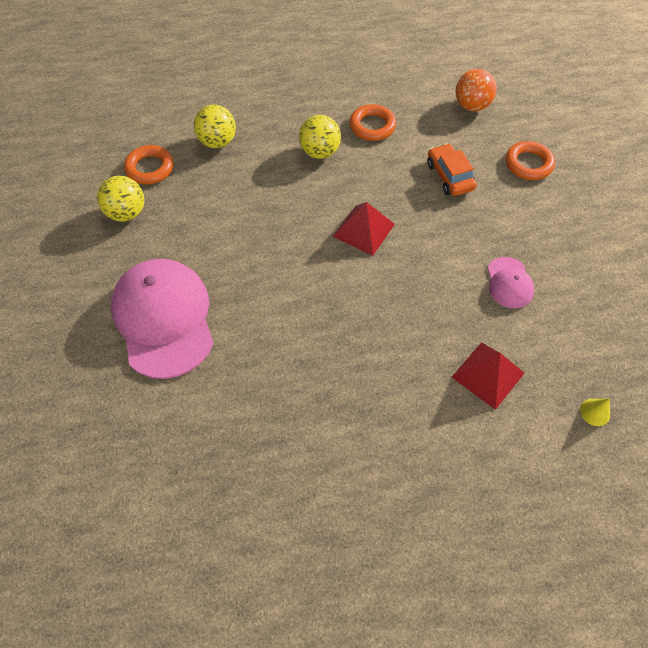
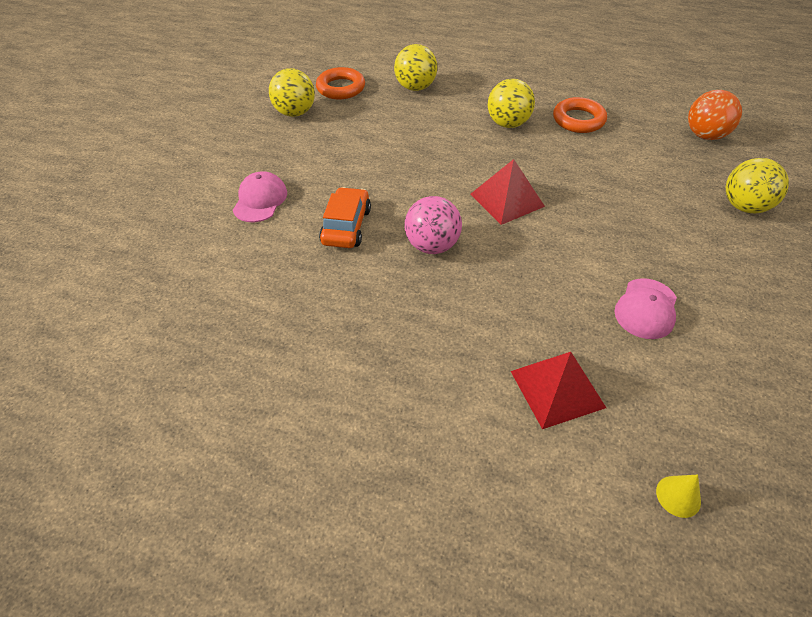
camera: 30 degrees right, 10 degrees down
(164, 319) = (260, 200): pink cap -> pink cap, size x0.47
(334, 298) = (432, 245): none -> pink ball
(449, 176) = (637, 186): orange car -> orange car (346, 226)
(528, 164) = (744, 206): orange ring -> yellow ball

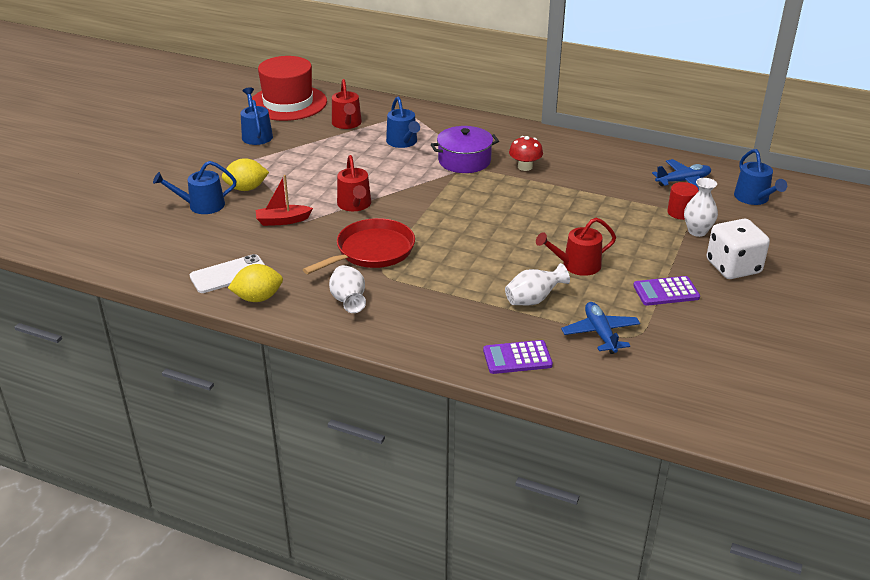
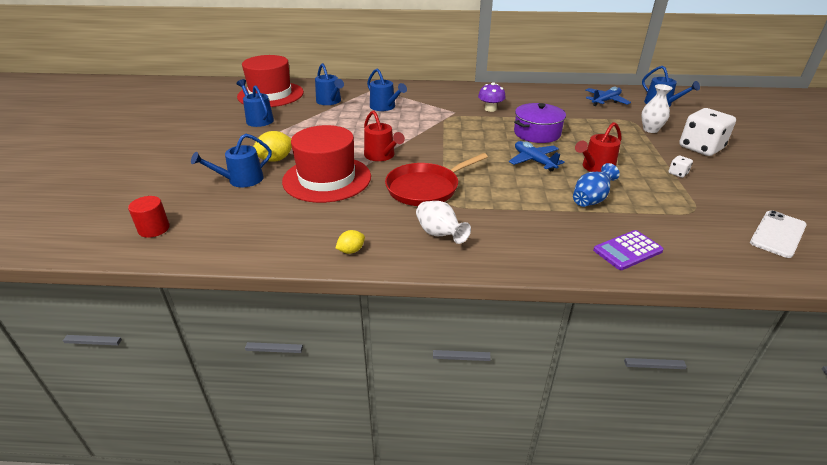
camera: 20 degrees left, 0 degrees up
(229, 274) = (307, 235): white phone -> white phone (778, 234)
(258, 298) = (351, 251): yellow lemon -> yellow lemon, size x0.59
(282, 220) = (327, 179): red boat -> red hat
(347, 124) = (330, 101): red watering can -> blue watering can
(372, 251) = (425, 188): red pan -> red pan turned 150 degrees counterclockwise
(464, 161) = (442, 112): purple pot -> purple pot (537, 133)
(525, 167) = (490, 109): red mushroom -> purple mushroom
(533, 300) = (591, 200): white vase -> blue vase
(600, 333) = (668, 214): blue plane -> blue plane (534, 161)
(666, 292) = (678, 173): purple calculator -> white dice
(680, 212) = (626, 120): red cylinder -> red cylinder (154, 229)

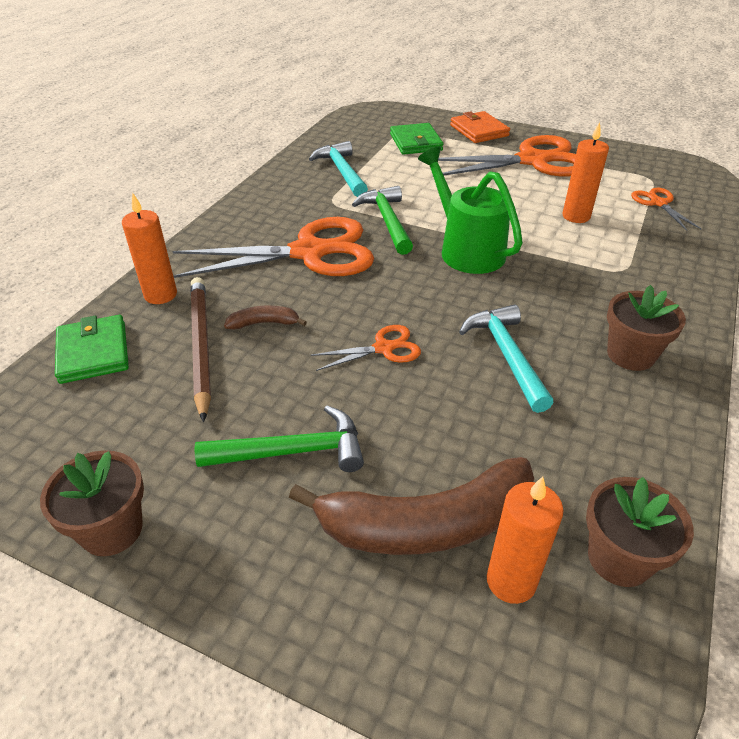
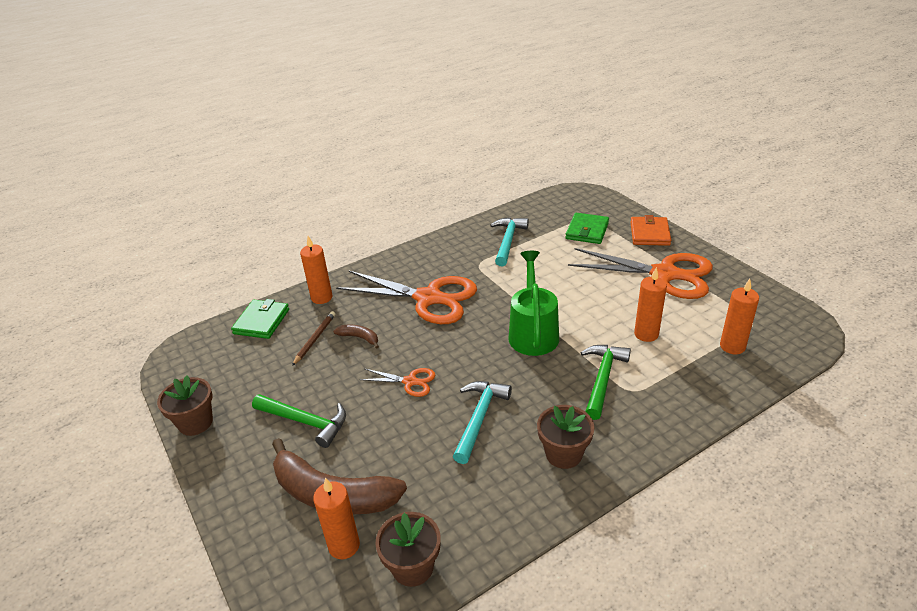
camera: 35 degrees right, 5 degrees down
(201, 346) = (315, 339): brown pencil -> brown pencil, size x0.60
(387, 221) = (501, 291): green hammer -> green hammer (602, 379)
(658, 203) = (732, 346): orange scissors -> orange candle

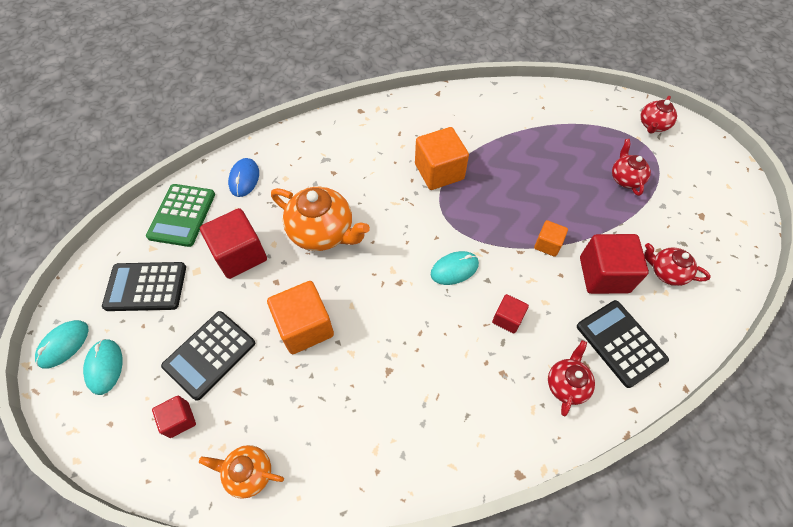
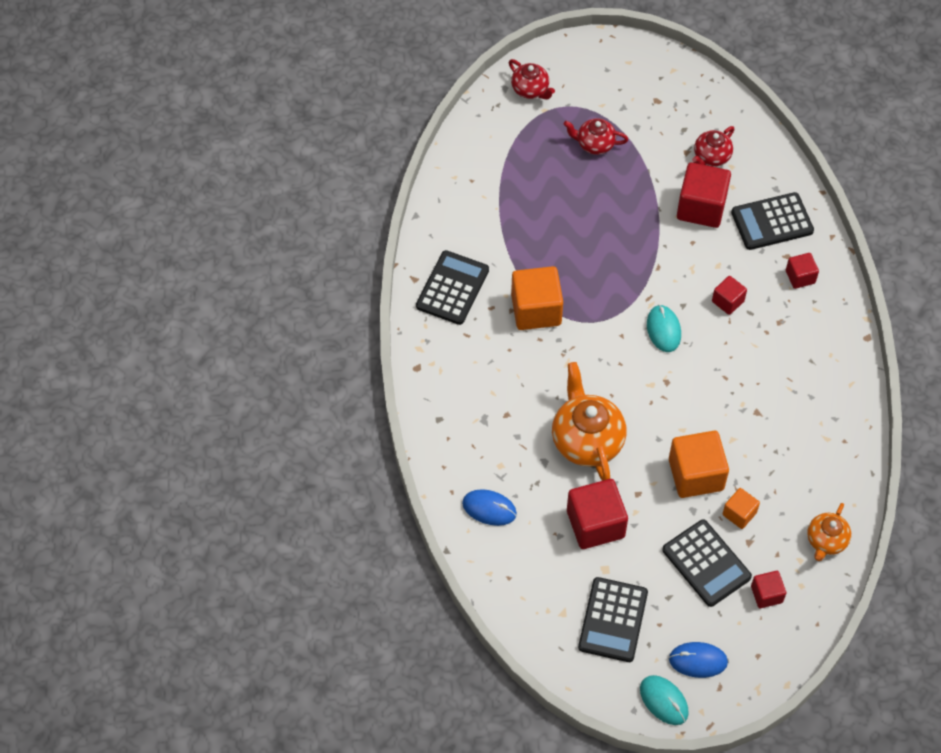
camera: 75 degrees left, 0 degrees up
(104, 367) = (698, 661): turquoise mouse -> blue mouse
(182, 215) = (525, 579): green calculator -> none
(322, 232) = (587, 440): orange teapot -> orange teapot turned 60 degrees counterclockwise
(438, 116) = (452, 288): none -> black calculator
(547, 244) = (656, 241): orange cube -> orange cube (739, 514)
(566, 384) = (800, 277): red teapot -> red cube

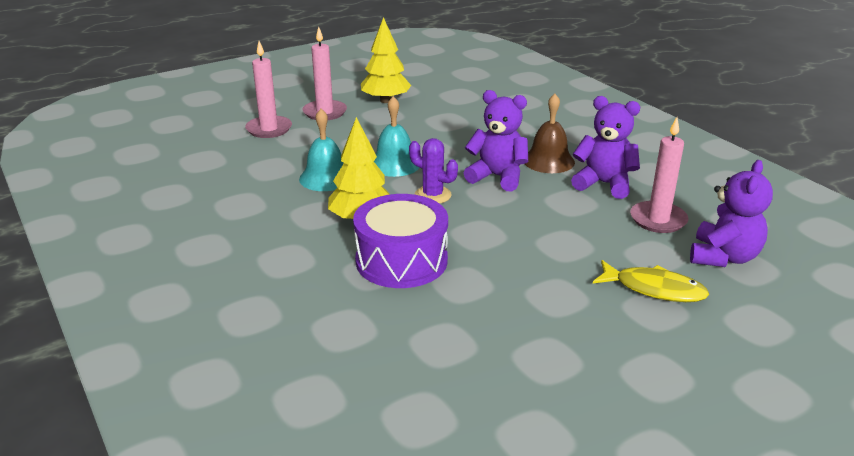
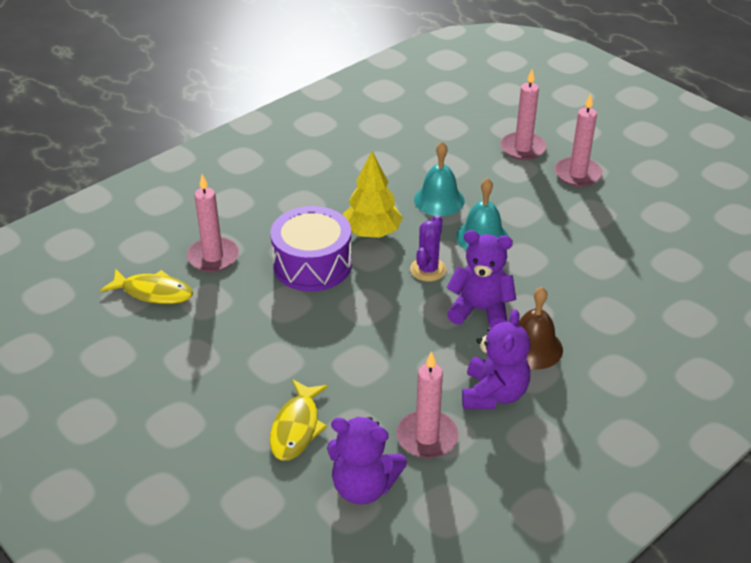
camera: 80 degrees right, 10 degrees up
(360, 334) = (213, 257): none -> pink candle
(385, 100) = (630, 210): yellow tree -> none
(415, 390) = (153, 292): none -> yellow fish
(497, 177) = (480, 310): purple teddy bear -> purple teddy bear turned 90 degrees counterclockwise

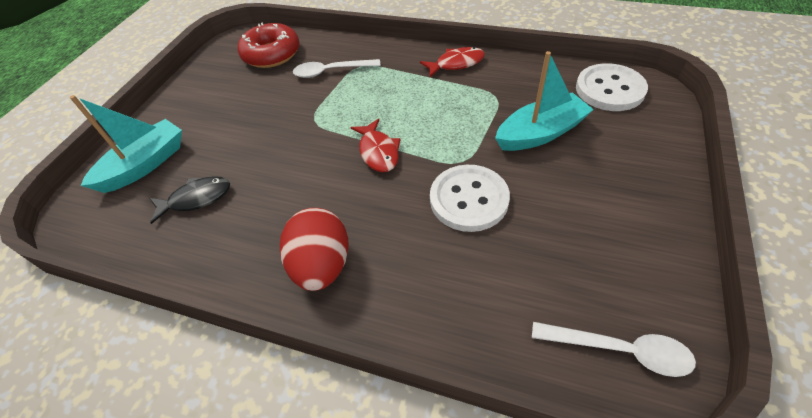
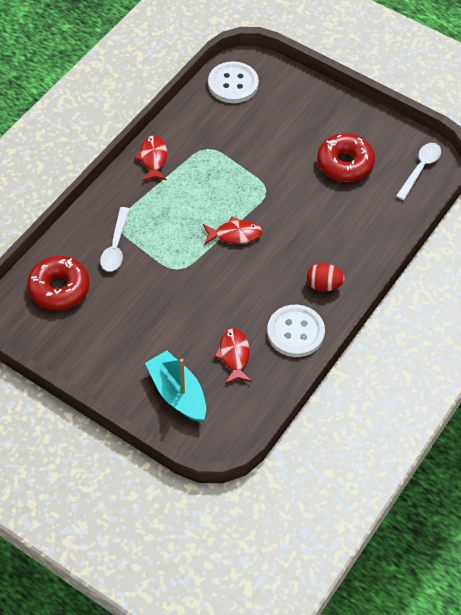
camera: 80 degrees left, 5 degrees up
(196, 199) = (234, 355): black fish -> red fish
(322, 265) = (324, 285): red egg -> red egg, size x0.66
(469, 199) = (301, 196): white button -> white button (295, 332)
(540, 133) = (259, 139): turquoise boat -> none
(558, 234) = (345, 163): none -> red donut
• • • • •
• _Problem to solve_: Your task is to copy only the lines above starting at the one containing "(600, 333) = (668, 214): blue" and ending at the one containing "(104, 367) = (698, 661): turquoise". Copy them exactly, both ends included, and omit the pictures.

• _Response to this task_:
(600, 333) = (668, 214): blue plane -> blue plane (534, 161)
(666, 292) = (678, 173): purple calculator -> white dice
(680, 212) = (626, 120): red cylinder -> red cylinder (154, 229)

camera: 35 degrees right, 5 degrees down
(201, 346) = (315, 339): brown pencil -> brown pencil, size x0.60
(387, 221) = (501, 291): green hammer -> green hammer (602, 379)
(658, 203) = (732, 346): orange scissors -> orange candle

camera: 75 degrees left, 0 degrees up
(104, 367) = (698, 661): turquoise mouse -> blue mouse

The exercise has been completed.